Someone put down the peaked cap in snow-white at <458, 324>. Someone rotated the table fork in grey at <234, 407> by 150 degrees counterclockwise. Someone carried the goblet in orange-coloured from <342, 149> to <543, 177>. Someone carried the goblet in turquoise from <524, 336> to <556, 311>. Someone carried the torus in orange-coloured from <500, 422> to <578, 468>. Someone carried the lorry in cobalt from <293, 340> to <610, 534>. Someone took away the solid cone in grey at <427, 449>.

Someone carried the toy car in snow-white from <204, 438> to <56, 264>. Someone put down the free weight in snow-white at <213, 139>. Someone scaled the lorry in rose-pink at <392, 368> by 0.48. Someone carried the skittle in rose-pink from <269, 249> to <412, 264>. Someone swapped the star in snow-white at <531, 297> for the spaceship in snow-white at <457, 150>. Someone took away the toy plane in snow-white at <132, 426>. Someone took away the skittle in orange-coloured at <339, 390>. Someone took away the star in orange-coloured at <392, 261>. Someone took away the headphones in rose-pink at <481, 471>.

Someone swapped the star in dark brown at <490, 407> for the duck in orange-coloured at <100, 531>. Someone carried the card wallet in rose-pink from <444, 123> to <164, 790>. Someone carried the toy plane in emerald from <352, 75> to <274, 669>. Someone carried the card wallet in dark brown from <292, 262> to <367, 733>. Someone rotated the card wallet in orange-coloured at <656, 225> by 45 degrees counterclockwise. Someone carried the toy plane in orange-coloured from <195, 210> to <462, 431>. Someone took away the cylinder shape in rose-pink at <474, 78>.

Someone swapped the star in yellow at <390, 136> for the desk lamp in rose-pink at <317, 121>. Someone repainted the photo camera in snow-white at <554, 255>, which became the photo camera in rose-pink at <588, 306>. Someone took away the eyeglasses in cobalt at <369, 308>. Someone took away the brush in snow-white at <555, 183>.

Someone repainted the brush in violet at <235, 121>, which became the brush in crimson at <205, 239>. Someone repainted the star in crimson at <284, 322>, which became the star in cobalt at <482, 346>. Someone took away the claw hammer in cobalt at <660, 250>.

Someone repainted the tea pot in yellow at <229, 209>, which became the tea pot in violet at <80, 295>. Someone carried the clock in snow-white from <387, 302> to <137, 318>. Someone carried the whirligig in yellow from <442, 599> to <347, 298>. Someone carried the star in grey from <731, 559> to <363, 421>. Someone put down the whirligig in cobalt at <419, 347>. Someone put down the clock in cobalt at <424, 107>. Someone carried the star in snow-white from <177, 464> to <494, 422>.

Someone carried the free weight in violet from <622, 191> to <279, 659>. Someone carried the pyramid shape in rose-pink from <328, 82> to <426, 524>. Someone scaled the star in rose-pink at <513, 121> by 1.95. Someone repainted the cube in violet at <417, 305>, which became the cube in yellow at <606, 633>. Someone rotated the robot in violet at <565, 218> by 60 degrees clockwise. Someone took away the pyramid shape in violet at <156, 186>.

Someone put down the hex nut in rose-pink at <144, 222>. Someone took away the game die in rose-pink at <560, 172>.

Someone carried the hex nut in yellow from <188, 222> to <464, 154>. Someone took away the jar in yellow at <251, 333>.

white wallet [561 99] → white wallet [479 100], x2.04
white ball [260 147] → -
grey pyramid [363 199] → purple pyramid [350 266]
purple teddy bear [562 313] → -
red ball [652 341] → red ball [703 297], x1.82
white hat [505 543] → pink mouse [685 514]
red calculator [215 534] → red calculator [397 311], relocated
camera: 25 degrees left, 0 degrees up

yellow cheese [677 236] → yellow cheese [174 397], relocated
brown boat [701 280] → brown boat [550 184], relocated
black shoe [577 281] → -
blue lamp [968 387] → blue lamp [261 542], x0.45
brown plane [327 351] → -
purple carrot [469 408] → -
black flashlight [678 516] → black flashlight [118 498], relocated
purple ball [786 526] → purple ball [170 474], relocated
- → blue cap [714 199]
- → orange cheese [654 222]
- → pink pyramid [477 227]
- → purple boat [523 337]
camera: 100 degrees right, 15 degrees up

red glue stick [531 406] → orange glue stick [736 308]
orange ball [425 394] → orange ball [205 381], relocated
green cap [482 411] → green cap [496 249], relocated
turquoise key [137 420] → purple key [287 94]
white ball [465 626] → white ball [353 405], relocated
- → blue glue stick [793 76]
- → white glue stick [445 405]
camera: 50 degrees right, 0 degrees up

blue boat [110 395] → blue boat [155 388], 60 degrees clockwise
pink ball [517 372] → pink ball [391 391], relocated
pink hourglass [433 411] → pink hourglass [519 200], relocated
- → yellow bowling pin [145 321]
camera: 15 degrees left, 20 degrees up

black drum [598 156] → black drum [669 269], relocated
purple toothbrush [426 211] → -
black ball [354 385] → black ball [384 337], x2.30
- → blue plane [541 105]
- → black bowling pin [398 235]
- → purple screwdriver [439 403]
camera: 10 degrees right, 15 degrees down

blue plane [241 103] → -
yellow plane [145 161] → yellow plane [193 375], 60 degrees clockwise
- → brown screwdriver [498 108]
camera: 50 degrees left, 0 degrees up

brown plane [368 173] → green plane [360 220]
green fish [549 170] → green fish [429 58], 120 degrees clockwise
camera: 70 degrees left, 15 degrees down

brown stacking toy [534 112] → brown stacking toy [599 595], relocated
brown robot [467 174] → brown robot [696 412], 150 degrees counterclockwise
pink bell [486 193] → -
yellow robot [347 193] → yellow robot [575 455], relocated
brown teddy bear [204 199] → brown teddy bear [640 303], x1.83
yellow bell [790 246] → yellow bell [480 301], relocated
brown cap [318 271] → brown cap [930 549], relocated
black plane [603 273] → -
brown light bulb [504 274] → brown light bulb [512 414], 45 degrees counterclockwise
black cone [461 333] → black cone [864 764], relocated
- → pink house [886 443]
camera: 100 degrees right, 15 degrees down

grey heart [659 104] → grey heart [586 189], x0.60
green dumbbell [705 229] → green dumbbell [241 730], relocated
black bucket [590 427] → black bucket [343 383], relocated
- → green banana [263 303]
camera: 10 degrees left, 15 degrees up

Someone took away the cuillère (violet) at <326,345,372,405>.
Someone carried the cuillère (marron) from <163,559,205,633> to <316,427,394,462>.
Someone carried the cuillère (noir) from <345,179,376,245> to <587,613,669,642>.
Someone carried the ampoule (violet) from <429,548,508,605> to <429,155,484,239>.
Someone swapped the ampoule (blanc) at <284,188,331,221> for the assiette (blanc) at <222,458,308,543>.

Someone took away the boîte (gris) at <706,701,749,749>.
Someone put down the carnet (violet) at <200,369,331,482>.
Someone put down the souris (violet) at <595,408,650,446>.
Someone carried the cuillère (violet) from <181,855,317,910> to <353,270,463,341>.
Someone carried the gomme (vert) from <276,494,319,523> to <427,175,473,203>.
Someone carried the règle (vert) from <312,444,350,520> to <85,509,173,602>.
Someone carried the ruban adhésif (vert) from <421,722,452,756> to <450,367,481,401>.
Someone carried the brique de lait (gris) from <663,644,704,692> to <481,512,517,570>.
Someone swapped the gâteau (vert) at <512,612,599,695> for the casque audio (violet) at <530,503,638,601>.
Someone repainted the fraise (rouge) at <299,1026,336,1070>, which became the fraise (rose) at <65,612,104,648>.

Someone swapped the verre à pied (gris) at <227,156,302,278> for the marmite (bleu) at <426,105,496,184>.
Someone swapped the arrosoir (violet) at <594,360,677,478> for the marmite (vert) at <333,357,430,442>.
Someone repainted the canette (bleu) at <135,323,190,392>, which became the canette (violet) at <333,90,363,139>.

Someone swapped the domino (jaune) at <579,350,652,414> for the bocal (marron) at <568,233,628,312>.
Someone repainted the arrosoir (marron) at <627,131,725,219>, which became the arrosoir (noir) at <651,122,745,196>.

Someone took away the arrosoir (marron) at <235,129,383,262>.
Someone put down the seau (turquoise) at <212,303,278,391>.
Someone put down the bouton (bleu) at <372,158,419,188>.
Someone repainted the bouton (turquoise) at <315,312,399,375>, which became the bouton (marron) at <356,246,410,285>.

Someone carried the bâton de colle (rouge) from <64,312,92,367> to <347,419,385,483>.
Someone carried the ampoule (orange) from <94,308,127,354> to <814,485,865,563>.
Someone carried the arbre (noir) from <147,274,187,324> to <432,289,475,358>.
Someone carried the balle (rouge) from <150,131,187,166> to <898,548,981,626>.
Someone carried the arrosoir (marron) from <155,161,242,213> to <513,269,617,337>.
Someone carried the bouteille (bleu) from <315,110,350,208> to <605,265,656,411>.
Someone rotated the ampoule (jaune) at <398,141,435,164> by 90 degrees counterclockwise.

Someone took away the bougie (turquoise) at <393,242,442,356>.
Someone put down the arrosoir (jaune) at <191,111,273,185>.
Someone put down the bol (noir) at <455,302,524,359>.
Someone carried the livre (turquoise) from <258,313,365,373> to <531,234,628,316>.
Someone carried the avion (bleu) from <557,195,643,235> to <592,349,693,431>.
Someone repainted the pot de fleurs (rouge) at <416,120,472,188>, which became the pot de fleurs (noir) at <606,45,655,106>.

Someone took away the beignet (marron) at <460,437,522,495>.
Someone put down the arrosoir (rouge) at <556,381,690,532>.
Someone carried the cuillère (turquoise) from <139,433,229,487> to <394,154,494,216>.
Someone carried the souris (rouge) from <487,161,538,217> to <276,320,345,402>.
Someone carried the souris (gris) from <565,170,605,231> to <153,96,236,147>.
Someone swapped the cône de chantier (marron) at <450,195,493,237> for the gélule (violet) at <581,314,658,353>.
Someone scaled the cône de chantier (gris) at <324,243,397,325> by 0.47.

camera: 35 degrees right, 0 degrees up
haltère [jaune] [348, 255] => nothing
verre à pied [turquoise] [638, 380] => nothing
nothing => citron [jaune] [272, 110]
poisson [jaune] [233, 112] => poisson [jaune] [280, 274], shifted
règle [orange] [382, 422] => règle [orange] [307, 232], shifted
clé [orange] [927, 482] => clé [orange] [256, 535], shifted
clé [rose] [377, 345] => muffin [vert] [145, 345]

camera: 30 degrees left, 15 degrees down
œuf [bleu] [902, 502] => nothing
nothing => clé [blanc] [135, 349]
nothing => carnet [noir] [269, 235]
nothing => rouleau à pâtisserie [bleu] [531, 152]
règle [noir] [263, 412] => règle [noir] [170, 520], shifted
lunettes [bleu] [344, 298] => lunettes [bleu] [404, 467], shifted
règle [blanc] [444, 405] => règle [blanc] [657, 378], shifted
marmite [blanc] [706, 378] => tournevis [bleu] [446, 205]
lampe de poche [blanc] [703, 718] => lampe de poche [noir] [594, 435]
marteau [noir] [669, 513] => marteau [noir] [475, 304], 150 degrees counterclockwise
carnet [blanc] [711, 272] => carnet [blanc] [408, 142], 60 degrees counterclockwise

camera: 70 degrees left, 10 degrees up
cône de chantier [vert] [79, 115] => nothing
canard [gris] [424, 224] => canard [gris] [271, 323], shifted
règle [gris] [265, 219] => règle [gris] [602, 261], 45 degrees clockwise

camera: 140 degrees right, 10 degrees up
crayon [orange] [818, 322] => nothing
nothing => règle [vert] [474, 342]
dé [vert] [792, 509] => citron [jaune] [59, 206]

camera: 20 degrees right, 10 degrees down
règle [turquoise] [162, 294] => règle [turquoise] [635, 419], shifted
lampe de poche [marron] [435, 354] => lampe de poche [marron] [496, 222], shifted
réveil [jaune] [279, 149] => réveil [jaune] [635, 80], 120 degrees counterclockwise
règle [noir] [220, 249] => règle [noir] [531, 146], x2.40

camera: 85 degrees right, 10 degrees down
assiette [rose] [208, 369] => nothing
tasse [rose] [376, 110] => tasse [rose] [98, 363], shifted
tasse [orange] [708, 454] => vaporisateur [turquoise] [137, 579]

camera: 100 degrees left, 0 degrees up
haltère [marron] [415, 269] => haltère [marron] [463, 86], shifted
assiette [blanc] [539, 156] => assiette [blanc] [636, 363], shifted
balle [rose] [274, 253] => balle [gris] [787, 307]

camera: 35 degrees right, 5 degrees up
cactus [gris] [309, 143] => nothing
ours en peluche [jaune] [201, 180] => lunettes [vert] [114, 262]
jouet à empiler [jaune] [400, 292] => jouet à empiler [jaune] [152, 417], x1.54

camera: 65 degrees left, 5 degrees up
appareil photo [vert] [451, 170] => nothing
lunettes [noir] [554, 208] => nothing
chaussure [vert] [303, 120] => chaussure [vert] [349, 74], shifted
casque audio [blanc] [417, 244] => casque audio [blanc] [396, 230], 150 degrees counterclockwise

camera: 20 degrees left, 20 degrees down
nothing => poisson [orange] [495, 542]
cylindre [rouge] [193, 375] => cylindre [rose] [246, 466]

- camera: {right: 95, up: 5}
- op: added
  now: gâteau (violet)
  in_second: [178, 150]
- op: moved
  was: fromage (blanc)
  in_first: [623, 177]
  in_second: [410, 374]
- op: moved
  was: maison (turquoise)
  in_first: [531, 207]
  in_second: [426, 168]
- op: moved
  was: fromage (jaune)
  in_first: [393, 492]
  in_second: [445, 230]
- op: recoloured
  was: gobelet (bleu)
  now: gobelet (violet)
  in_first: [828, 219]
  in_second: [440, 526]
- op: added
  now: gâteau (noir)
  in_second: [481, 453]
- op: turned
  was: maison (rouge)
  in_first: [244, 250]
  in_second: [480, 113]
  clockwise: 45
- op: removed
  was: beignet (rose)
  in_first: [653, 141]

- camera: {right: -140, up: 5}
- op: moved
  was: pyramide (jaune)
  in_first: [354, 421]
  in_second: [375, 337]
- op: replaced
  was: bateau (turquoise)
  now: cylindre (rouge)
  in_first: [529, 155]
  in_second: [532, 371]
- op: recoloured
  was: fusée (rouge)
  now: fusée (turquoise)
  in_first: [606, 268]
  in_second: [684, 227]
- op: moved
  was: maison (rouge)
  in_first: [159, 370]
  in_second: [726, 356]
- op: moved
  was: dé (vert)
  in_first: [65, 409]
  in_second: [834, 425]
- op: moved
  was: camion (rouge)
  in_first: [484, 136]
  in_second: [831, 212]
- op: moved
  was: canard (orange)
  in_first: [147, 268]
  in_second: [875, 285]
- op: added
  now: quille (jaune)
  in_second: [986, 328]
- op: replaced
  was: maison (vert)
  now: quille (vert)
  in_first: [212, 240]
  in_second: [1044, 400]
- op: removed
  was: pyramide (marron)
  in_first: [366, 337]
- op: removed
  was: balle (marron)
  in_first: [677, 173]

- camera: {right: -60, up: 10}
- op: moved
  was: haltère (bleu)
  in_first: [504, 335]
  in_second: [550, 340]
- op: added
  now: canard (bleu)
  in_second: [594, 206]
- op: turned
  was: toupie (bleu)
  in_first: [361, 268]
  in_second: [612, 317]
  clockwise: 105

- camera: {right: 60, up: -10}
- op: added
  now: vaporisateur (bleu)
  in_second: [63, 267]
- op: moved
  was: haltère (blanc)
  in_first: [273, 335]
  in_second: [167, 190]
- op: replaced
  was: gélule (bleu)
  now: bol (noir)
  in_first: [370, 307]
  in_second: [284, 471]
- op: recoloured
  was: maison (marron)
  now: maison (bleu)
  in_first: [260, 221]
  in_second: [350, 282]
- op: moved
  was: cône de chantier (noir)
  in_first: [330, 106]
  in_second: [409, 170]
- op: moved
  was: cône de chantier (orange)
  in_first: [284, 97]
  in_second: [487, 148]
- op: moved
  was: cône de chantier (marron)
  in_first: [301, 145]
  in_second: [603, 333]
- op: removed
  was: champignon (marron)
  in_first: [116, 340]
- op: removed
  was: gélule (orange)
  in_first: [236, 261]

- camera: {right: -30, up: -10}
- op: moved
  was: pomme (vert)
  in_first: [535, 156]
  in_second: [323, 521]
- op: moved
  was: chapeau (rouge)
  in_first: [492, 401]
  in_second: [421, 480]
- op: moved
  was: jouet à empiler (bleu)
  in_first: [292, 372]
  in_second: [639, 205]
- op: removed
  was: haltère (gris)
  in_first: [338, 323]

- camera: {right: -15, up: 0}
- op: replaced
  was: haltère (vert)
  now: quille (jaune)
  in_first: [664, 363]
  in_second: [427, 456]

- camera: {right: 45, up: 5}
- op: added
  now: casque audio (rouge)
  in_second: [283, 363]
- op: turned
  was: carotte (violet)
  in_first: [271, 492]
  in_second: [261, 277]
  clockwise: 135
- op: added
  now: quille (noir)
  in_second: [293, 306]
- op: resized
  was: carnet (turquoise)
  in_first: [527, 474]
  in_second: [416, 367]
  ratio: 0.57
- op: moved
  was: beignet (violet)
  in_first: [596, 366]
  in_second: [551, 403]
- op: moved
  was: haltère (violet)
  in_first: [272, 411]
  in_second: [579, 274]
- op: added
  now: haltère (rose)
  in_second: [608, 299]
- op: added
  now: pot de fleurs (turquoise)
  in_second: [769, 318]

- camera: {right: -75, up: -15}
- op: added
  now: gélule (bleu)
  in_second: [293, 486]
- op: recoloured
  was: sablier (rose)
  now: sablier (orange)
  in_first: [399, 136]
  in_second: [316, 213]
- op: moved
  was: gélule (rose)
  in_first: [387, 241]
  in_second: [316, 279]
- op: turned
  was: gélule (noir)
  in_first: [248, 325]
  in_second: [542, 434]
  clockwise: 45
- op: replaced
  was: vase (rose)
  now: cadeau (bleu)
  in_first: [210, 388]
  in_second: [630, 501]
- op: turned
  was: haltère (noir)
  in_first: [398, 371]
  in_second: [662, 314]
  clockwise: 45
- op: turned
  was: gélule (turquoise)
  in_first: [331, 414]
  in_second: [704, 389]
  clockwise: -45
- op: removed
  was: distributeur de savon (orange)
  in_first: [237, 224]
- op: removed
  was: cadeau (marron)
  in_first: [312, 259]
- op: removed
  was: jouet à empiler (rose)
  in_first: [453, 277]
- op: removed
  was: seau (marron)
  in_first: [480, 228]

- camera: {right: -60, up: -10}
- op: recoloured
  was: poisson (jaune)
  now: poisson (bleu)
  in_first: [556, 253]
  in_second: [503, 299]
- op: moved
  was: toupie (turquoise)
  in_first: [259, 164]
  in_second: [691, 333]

++++++

ACTIVITY: Using the records above, copy all lines that include the word "fromage".

TASK RESPONSE:
  was: fromage (blanc)
  was: fromage (jaune)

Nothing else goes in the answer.